A stretch of the entries below is to be set down exactly, running from the line with "PIR pin OUT: MO -> A0" through the line with "SONAR pin TRIG: 5 -> SCK", both included, and no other line.

Modification records:
=-=-=-=-=

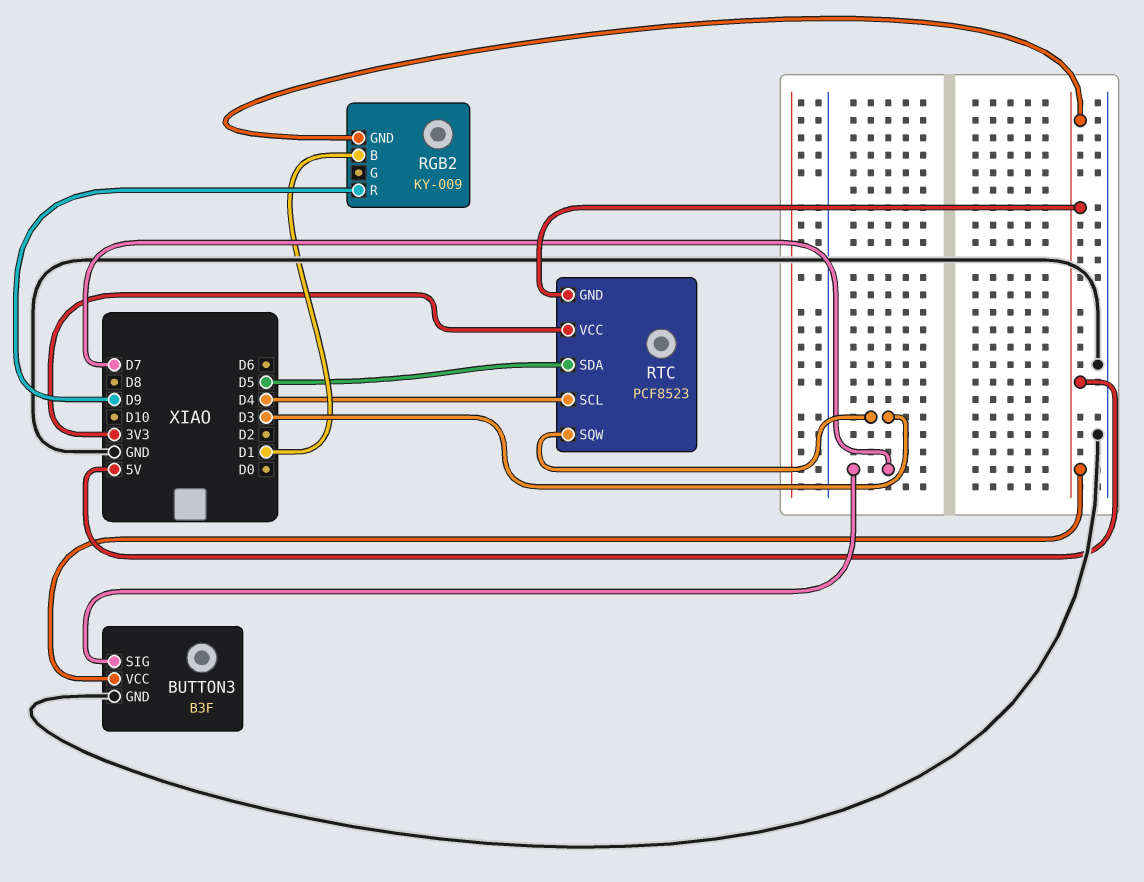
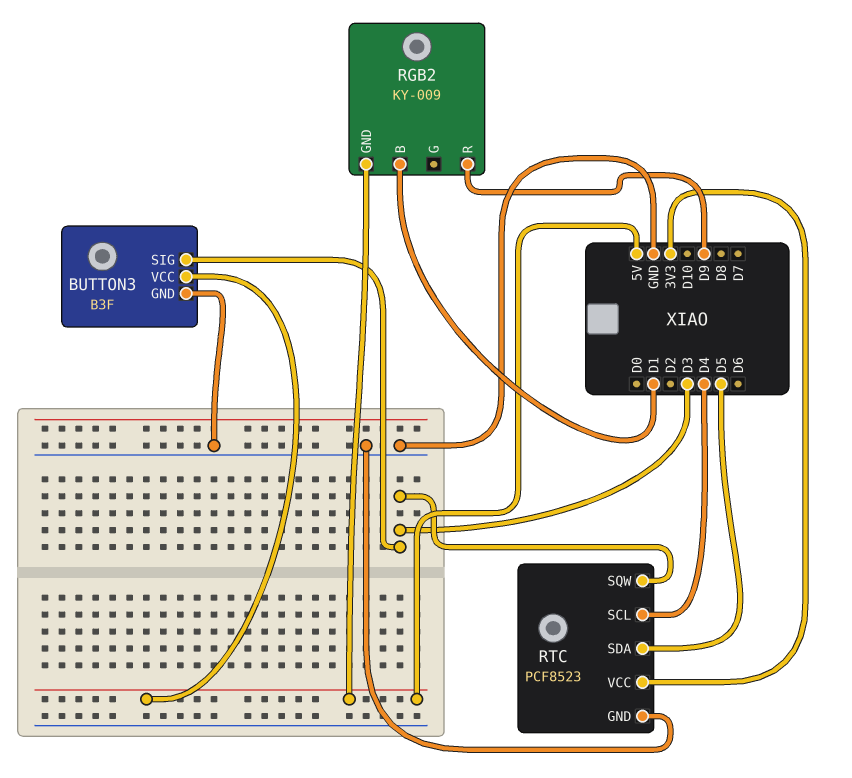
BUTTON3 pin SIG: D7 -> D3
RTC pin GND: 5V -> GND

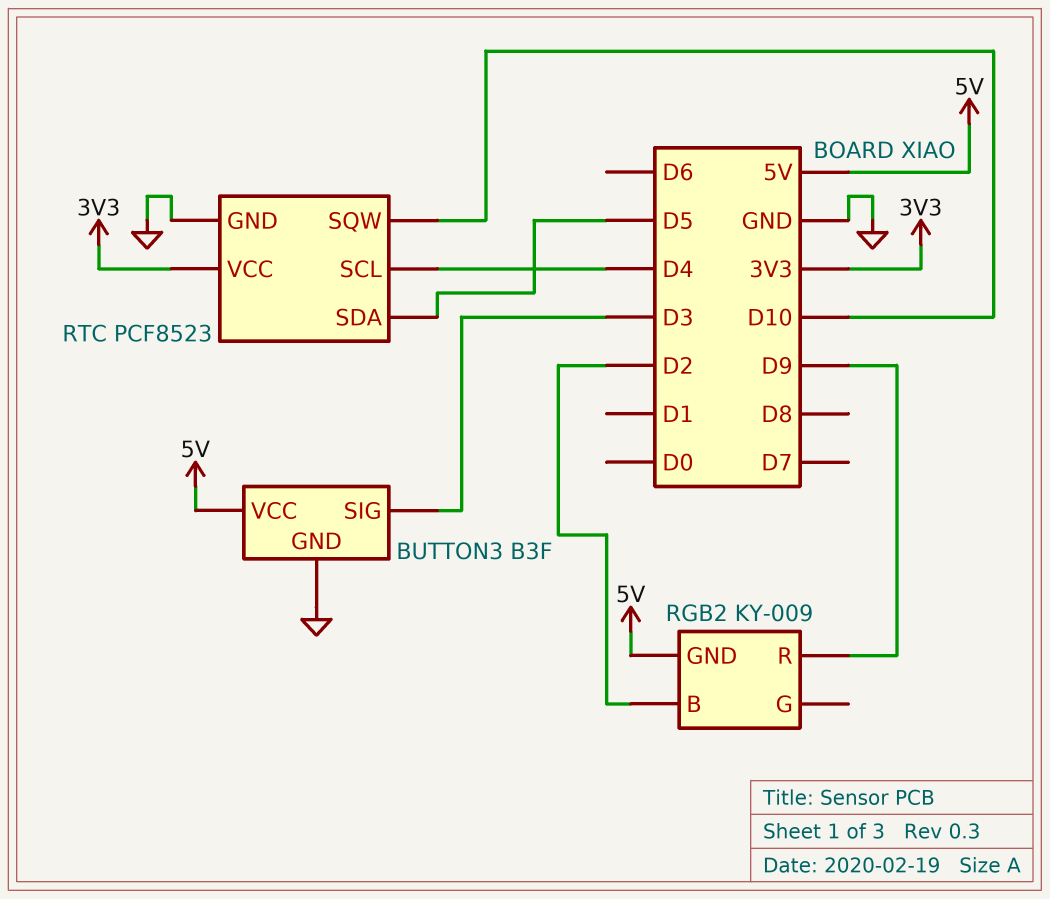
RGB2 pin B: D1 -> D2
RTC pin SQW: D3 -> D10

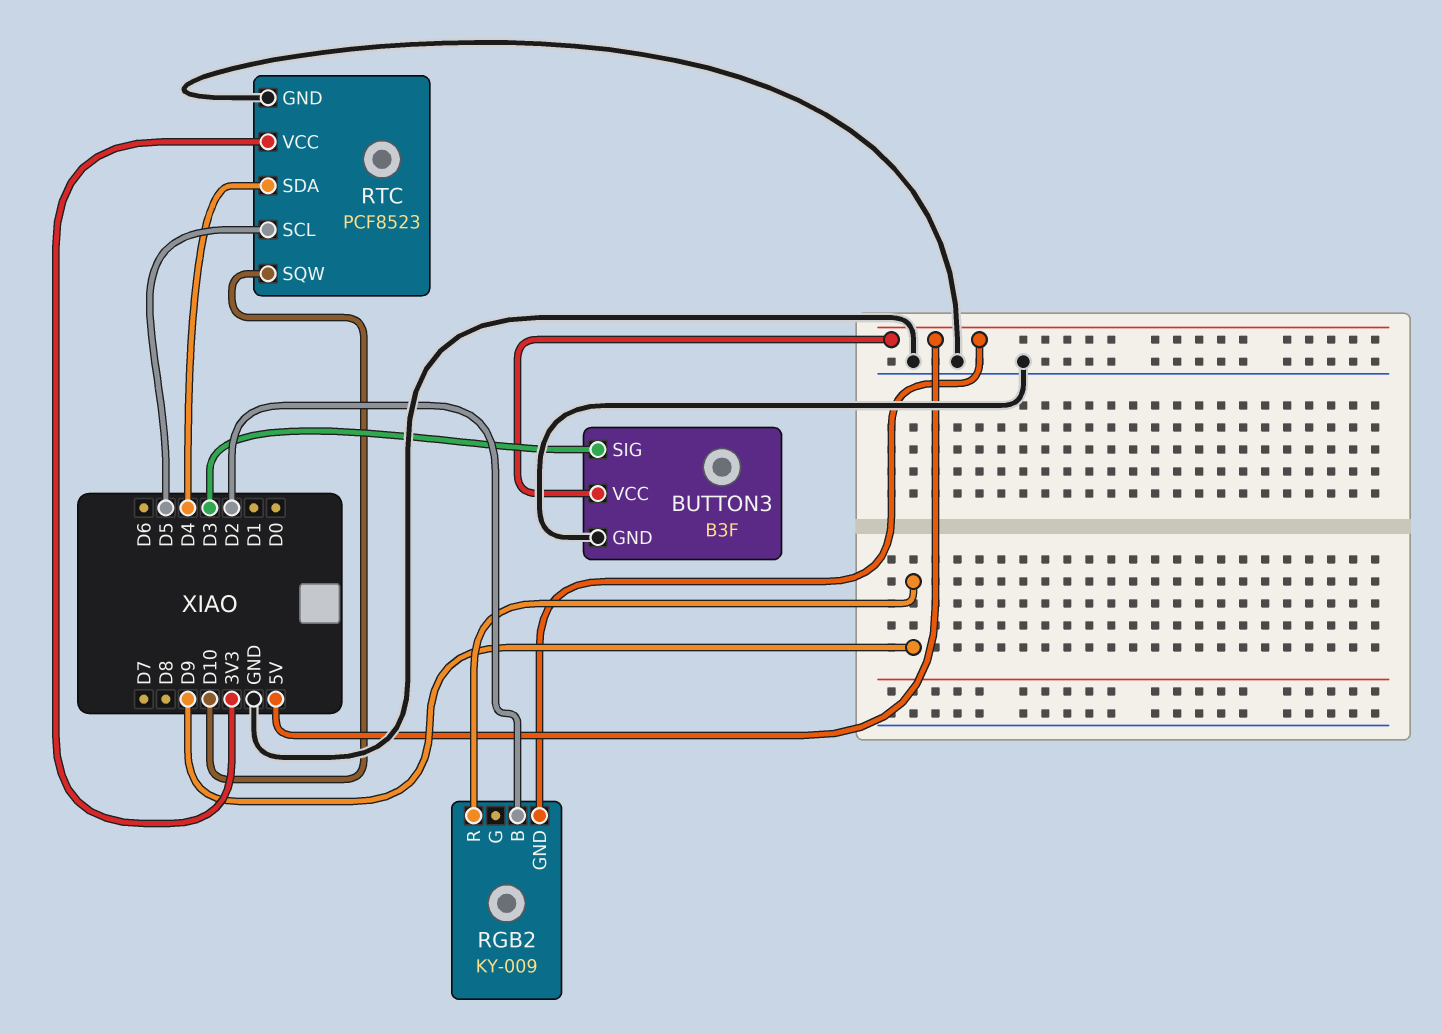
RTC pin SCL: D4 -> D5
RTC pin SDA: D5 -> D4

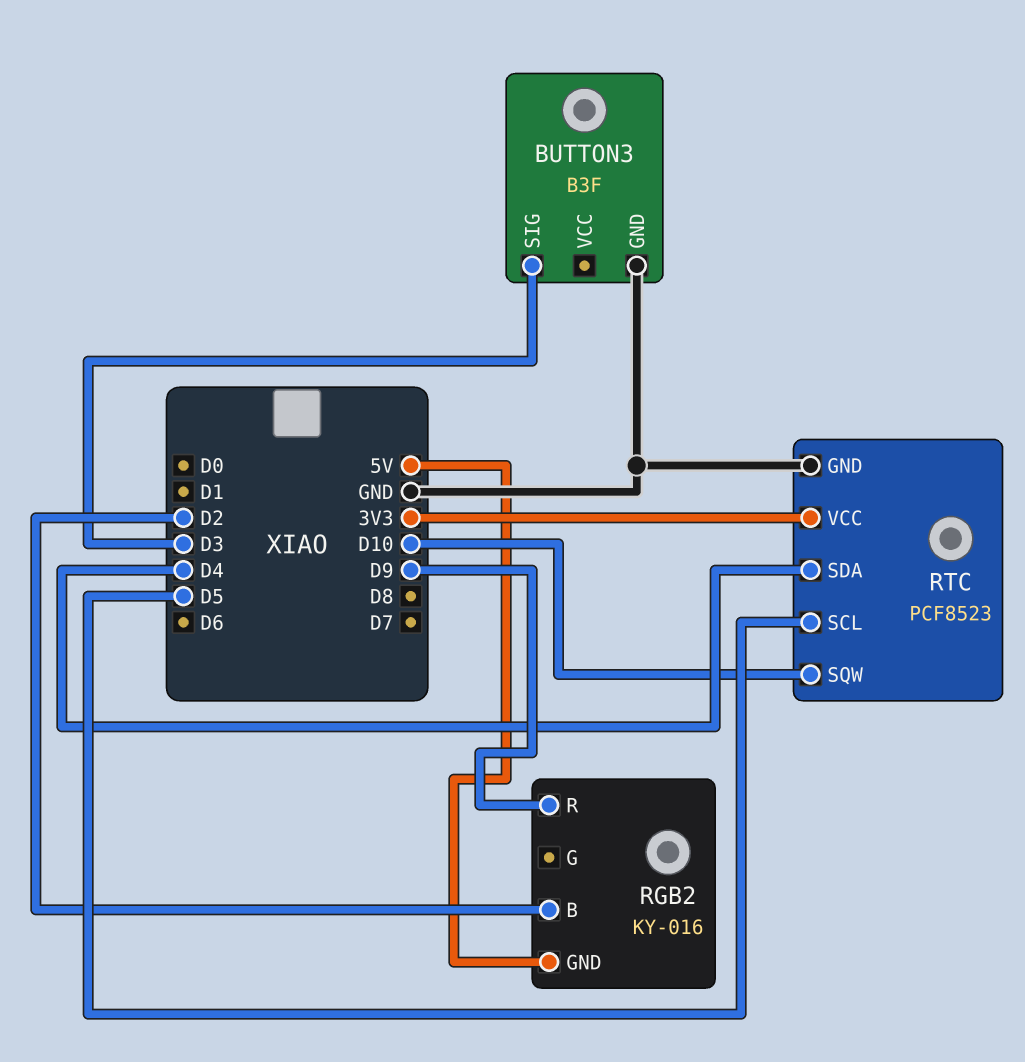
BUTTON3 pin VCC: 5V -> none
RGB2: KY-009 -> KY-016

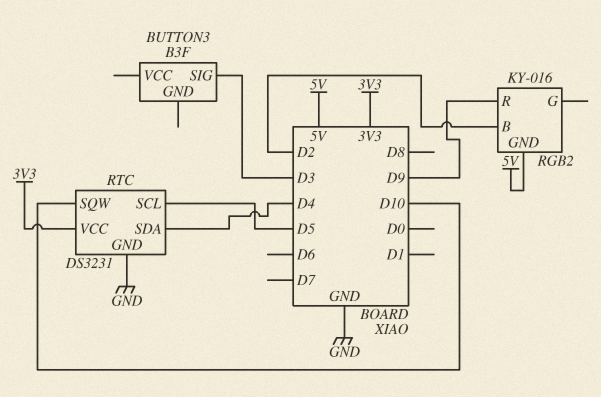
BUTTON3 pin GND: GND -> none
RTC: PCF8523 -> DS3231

=-=-=-=-=

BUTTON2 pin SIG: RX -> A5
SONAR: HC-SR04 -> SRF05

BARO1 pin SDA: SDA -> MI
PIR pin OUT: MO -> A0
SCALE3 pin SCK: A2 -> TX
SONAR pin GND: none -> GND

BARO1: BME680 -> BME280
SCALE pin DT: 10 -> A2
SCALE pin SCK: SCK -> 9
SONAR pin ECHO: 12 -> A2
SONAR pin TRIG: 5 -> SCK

=-=-=-=-=

» **Your solution**
PIR pin OUT: MO -> A0
SCALE3 pin SCK: A2 -> TX
SONAR pin GND: none -> GND

BARO1: BME680 -> BME280
SCALE pin DT: 10 -> A2
SCALE pin SCK: SCK -> 9
SONAR pin ECHO: 12 -> A2
SONAR pin TRIG: 5 -> SCK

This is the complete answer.